Dataset records:
--- begin ---

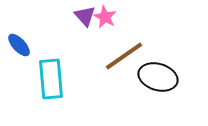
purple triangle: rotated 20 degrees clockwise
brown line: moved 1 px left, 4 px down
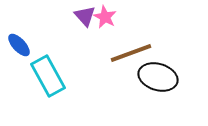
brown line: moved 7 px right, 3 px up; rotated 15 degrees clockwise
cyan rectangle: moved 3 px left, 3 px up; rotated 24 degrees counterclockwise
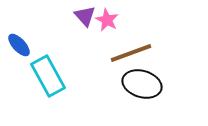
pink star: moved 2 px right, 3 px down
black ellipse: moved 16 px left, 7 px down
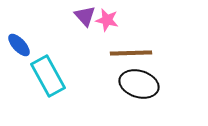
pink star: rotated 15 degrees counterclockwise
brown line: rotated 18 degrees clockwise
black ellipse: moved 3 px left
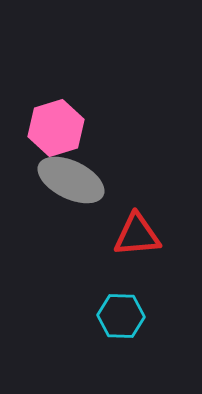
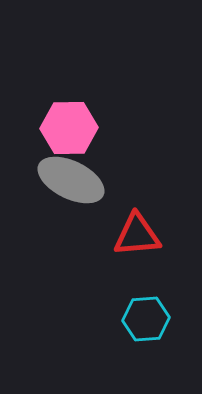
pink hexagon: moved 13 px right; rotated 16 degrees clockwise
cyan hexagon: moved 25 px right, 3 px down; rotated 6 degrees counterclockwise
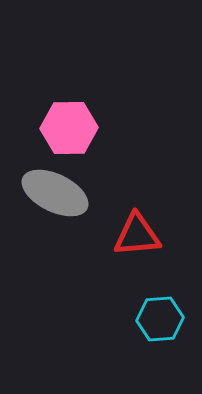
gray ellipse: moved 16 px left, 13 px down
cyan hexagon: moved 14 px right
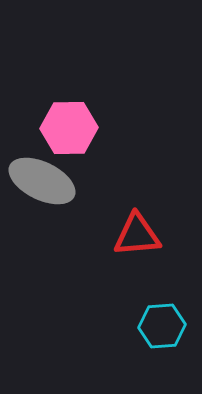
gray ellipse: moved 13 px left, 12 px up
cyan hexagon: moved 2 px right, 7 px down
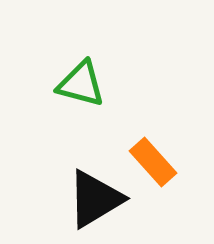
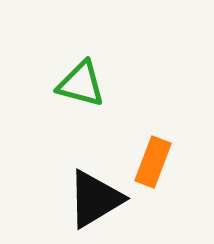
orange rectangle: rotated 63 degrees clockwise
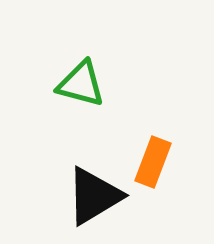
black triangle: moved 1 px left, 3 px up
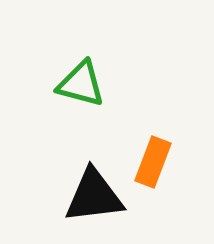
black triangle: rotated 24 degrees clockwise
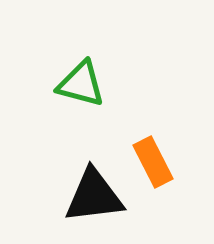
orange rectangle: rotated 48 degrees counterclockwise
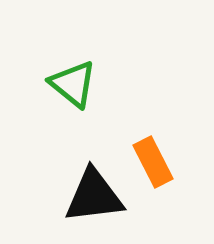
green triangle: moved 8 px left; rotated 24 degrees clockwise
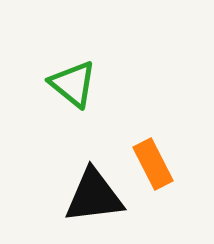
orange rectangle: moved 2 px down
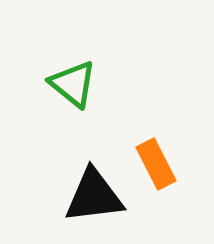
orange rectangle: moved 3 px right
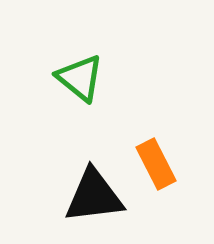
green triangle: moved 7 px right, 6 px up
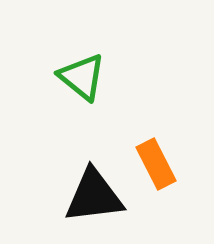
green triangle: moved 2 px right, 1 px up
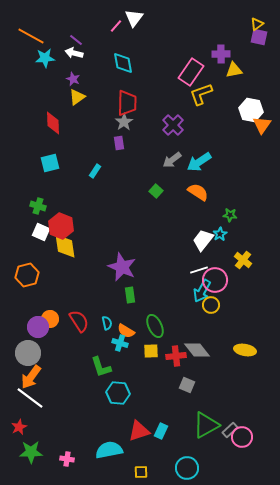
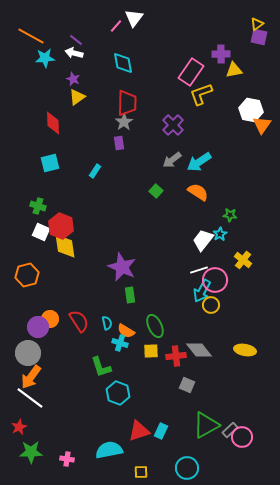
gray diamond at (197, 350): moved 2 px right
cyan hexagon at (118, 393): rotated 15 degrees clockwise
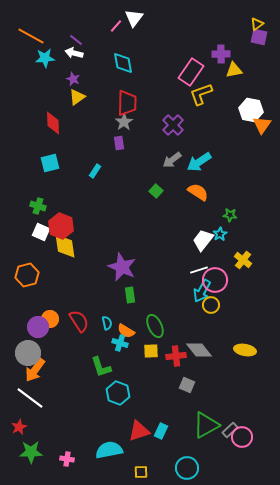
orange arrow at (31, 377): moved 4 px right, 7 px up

--- end ---
--- begin ---

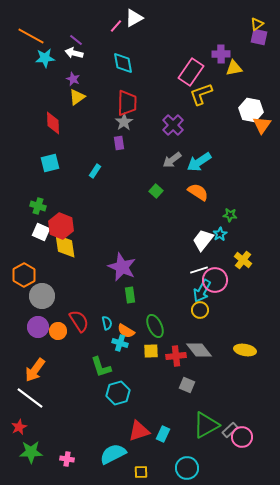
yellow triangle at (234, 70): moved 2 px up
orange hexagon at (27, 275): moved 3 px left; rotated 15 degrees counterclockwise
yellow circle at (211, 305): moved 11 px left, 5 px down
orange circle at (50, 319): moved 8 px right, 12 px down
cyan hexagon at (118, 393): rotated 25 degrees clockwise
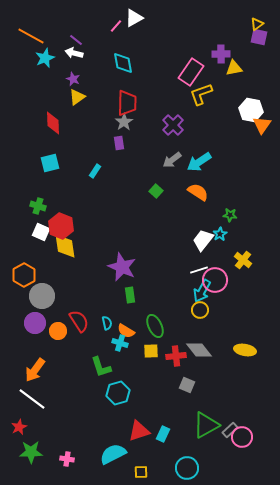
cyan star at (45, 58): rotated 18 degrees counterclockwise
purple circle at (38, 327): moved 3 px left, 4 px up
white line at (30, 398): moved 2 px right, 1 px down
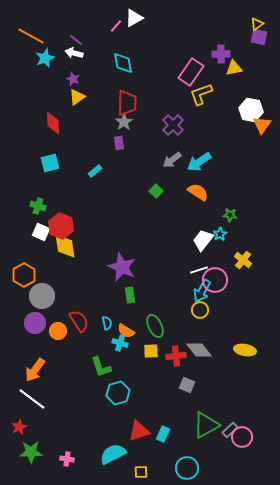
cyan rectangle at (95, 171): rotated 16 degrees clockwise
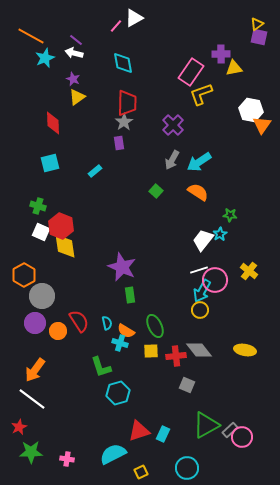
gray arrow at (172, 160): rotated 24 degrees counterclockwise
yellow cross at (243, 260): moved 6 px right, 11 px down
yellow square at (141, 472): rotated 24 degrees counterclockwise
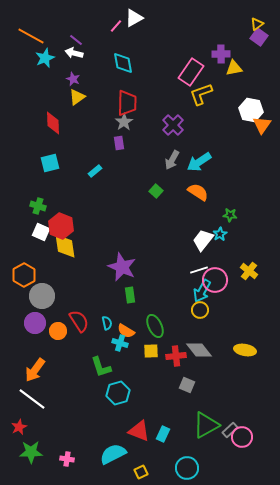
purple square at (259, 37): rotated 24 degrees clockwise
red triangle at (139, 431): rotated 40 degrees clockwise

--- end ---
--- begin ---

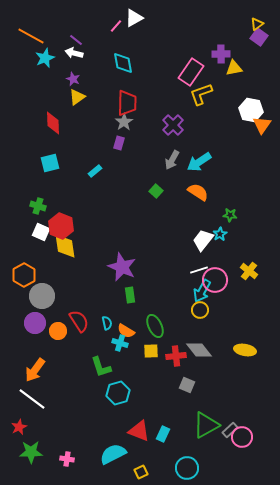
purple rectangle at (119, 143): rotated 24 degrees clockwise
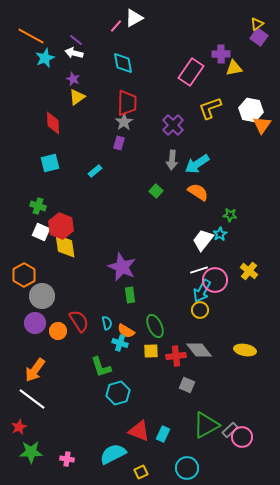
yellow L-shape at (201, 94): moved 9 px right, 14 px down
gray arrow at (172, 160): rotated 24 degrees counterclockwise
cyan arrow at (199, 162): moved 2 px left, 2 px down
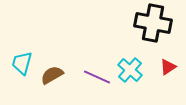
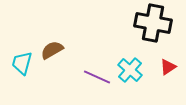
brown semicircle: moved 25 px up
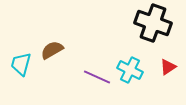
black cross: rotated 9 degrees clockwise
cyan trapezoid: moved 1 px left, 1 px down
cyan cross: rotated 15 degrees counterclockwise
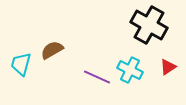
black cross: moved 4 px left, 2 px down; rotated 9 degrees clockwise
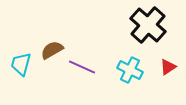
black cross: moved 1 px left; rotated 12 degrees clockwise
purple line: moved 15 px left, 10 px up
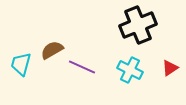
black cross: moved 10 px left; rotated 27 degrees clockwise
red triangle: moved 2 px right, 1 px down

--- end ---

▶ _Exercise prompt_
Print everything from the line that contains "cyan star at" down to the line that contains "yellow square at", including both of those lines. Leave the pictures out.

▶ _Final answer_
cyan star at (45, 58): rotated 18 degrees counterclockwise
purple circle at (38, 327): moved 3 px left, 4 px up
white line at (30, 398): moved 2 px right, 1 px down
cyan rectangle at (95, 171): rotated 16 degrees clockwise
gray arrow at (172, 160): rotated 24 degrees counterclockwise
yellow cross at (243, 260): moved 6 px right, 11 px down
yellow square at (141, 472): rotated 24 degrees counterclockwise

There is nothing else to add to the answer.